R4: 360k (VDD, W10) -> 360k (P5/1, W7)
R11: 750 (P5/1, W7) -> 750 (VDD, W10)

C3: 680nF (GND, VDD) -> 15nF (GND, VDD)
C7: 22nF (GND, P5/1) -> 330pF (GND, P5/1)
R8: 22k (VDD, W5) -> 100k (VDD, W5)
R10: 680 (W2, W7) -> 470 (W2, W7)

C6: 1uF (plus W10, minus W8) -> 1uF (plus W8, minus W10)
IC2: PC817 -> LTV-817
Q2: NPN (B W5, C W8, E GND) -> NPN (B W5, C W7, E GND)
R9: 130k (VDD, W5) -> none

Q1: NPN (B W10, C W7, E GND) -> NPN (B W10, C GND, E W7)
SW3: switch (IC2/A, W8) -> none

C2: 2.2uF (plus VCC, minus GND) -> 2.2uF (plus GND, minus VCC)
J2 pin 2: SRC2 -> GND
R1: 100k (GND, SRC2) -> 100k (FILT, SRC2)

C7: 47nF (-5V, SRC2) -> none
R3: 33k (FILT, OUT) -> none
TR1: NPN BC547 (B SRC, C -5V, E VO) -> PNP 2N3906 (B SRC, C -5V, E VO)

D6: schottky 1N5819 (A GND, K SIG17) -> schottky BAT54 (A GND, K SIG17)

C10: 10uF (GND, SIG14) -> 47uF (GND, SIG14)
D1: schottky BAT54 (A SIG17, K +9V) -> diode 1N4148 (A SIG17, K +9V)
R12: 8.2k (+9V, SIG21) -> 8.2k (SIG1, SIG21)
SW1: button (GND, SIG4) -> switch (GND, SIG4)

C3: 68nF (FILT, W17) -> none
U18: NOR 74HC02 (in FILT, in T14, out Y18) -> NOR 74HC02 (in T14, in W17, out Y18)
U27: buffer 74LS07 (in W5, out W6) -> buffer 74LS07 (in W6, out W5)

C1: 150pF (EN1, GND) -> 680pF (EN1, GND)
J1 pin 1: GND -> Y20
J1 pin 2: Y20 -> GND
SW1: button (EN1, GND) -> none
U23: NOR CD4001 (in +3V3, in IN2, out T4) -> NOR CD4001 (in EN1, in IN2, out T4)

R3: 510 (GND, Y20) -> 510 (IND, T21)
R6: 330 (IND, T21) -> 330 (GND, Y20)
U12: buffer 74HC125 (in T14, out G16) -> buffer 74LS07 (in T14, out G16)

# # # # # # #

INSTRUCTIONS TO FOLLOW – Restate the data above word for word, please.

EXERCISE RESPONSE –
R4: 360k (VDD, W10) -> 360k (P5/1, W7)
R11: 750 (P5/1, W7) -> 750 (VDD, W10)

C3: 680nF (GND, VDD) -> 15nF (GND, VDD)
C7: 22nF (GND, P5/1) -> 330pF (GND, P5/1)
R8: 22k (VDD, W5) -> 100k (VDD, W5)
R10: 680 (W2, W7) -> 470 (W2, W7)

C6: 1uF (plus W10, minus W8) -> 1uF (plus W8, minus W10)
IC2: PC817 -> LTV-817
Q2: NPN (B W5, C W8, E GND) -> NPN (B W5, C W7, E GND)
R9: 130k (VDD, W5) -> none

Q1: NPN (B W10, C W7, E GND) -> NPN (B W10, C GND, E W7)
SW3: switch (IC2/A, W8) -> none

C2: 2.2uF (plus VCC, minus GND) -> 2.2uF (plus GND, minus VCC)
J2 pin 2: SRC2 -> GND
R1: 100k (GND, SRC2) -> 100k (FILT, SRC2)

C7: 47nF (-5V, SRC2) -> none
R3: 33k (FILT, OUT) -> none
TR1: NPN BC547 (B SRC, C -5V, E VO) -> PNP 2N3906 (B SRC, C -5V, E VO)

D6: schottky 1N5819 (A GND, K SIG17) -> schottky BAT54 (A GND, K SIG17)

C10: 10uF (GND, SIG14) -> 47uF (GND, SIG14)
D1: schottky BAT54 (A SIG17, K +9V) -> diode 1N4148 (A SIG17, K +9V)
R12: 8.2k (+9V, SIG21) -> 8.2k (SIG1, SIG21)
SW1: button (GND, SIG4) -> switch (GND, SIG4)

C3: 68nF (FILT, W17) -> none
U18: NOR 74HC02 (in FILT, in T14, out Y18) -> NOR 74HC02 (in T14, in W17, out Y18)
U27: buffer 74LS07 (in W5, out W6) -> buffer 74LS07 (in W6, out W5)

C1: 150pF (EN1, GND) -> 680pF (EN1, GND)
J1 pin 1: GND -> Y20
J1 pin 2: Y20 -> GND
SW1: button (EN1, GND) -> none
U23: NOR CD4001 (in +3V3, in IN2, out T4) -> NOR CD4001 (in EN1, in IN2, out T4)

R3: 510 (GND, Y20) -> 510 (IND, T21)
R6: 330 (IND, T21) -> 330 (GND, Y20)
U12: buffer 74HC125 (in T14, out G16) -> buffer 74LS07 (in T14, out G16)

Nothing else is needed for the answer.